──────── Task input ────────
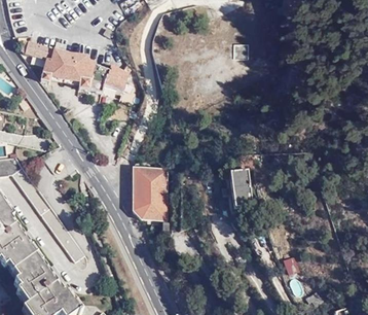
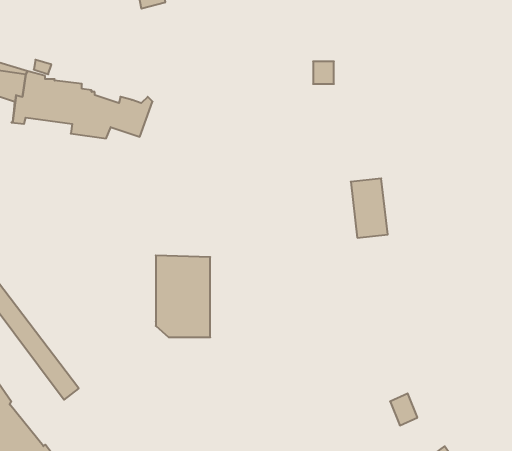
building: [229,171,253,209] -> [351,178,388,238]

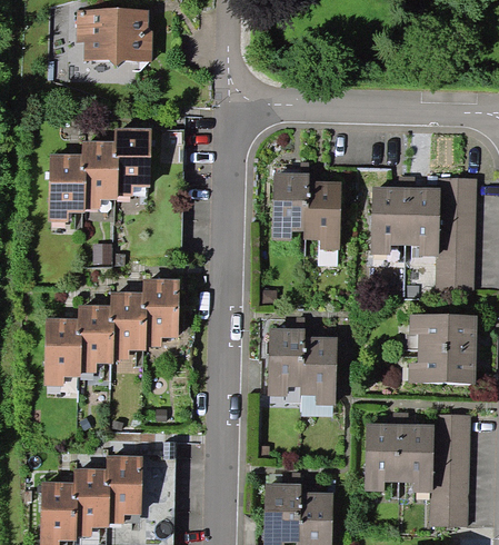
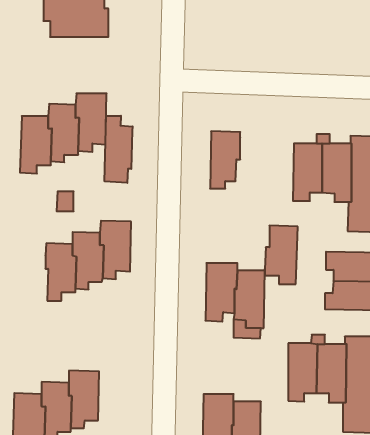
building: none -> [105,116,133,183]
building: [302,180,341,249] -> [265,226,298,284]
building: [44,318,81,386] -> none

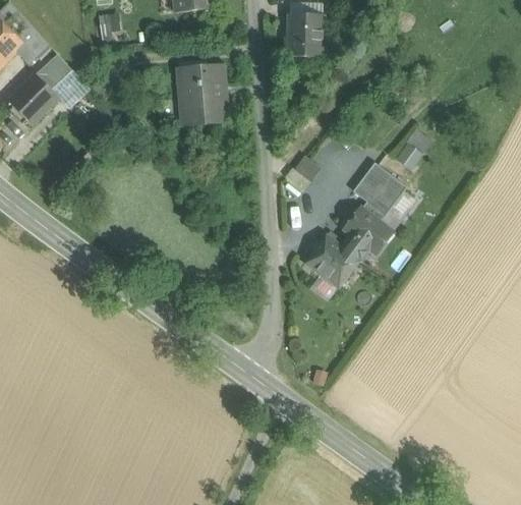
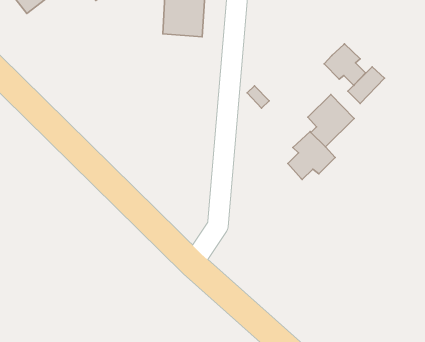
building: none -> [324,44,365,85]
building: [305,235,358,287] -> none

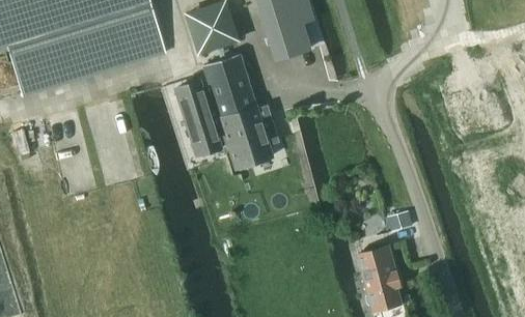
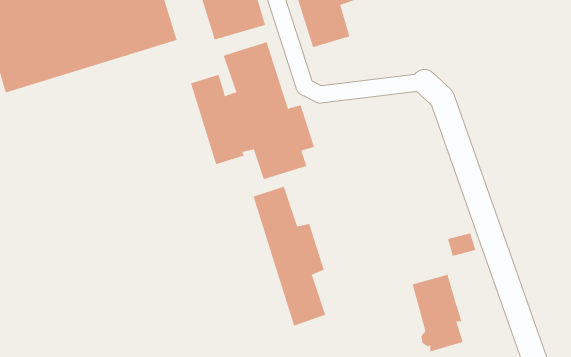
building: none -> [253,186,326,327]

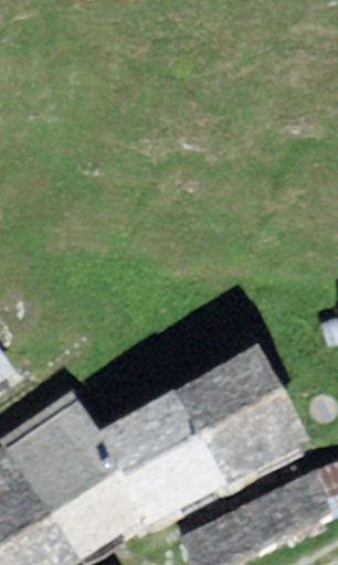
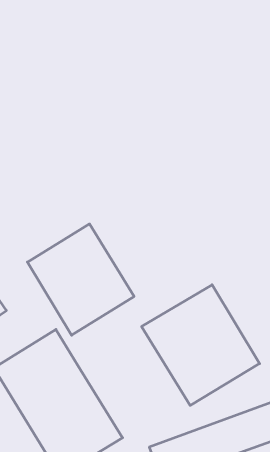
building: none -> [27,224,134,335]
building: [98,391,229,527] -> none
────────
● **Task brief**
Find and copy each line in the material above where the string "none" occurs.

● **Solution to the problem**
building: none -> [105,116,133,183]
building: [44,318,81,386] -> none
building: none -> [324,44,365,85]
building: [305,235,358,287] -> none
building: none -> [253,186,326,327]
building: none -> [27,224,134,335]
building: [98,391,229,527] -> none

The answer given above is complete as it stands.